START Dataset section

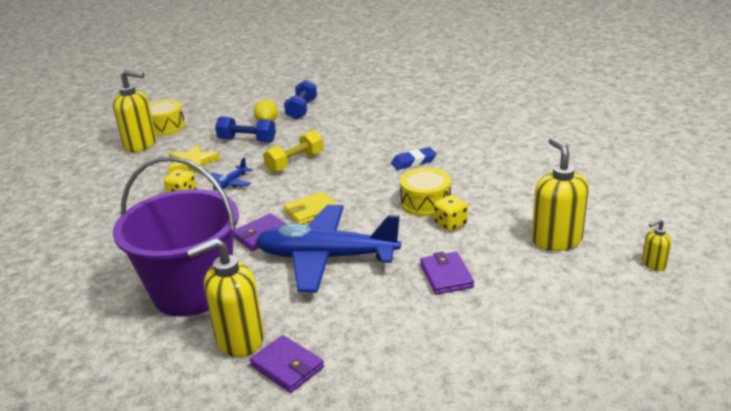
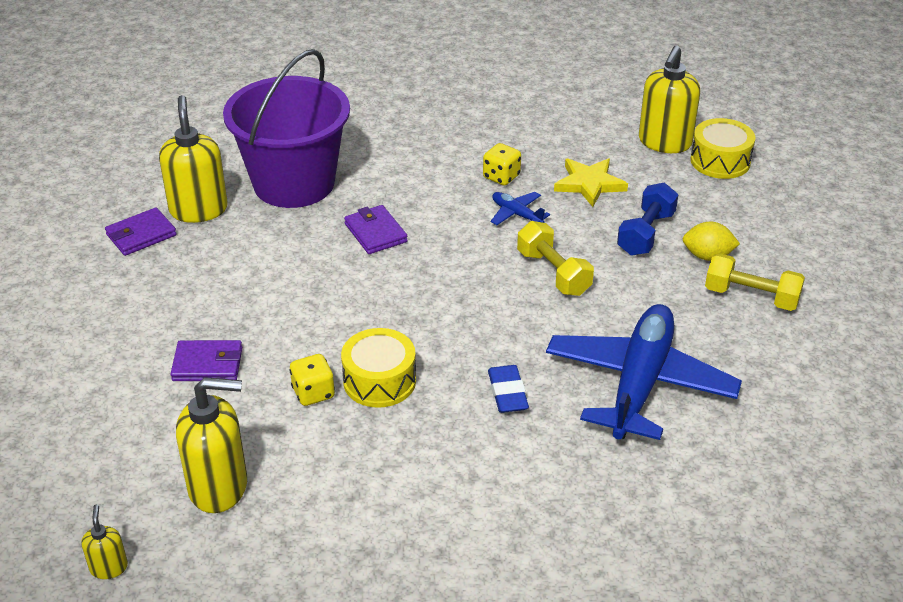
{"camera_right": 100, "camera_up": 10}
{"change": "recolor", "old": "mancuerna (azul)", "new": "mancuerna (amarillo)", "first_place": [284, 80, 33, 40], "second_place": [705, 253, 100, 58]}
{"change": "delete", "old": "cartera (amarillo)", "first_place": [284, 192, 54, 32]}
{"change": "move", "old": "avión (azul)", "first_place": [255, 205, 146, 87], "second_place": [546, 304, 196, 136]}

END Dataset section

__What is being asked__
Copy the data verbatim, skipping any image it holds.

__Task output__
{"camera_right": 100, "camera_up": 10}
{"change": "recolor", "old": "mancuerna (azul)", "new": "mancuerna (amarillo)", "first_place": [284, 80, 33, 40], "second_place": [705, 253, 100, 58]}
{"change": "delete", "old": "cartera (amarillo)", "first_place": [284, 192, 54, 32]}
{"change": "move", "old": "avión (azul)", "first_place": [255, 205, 146, 87], "second_place": [546, 304, 196, 136]}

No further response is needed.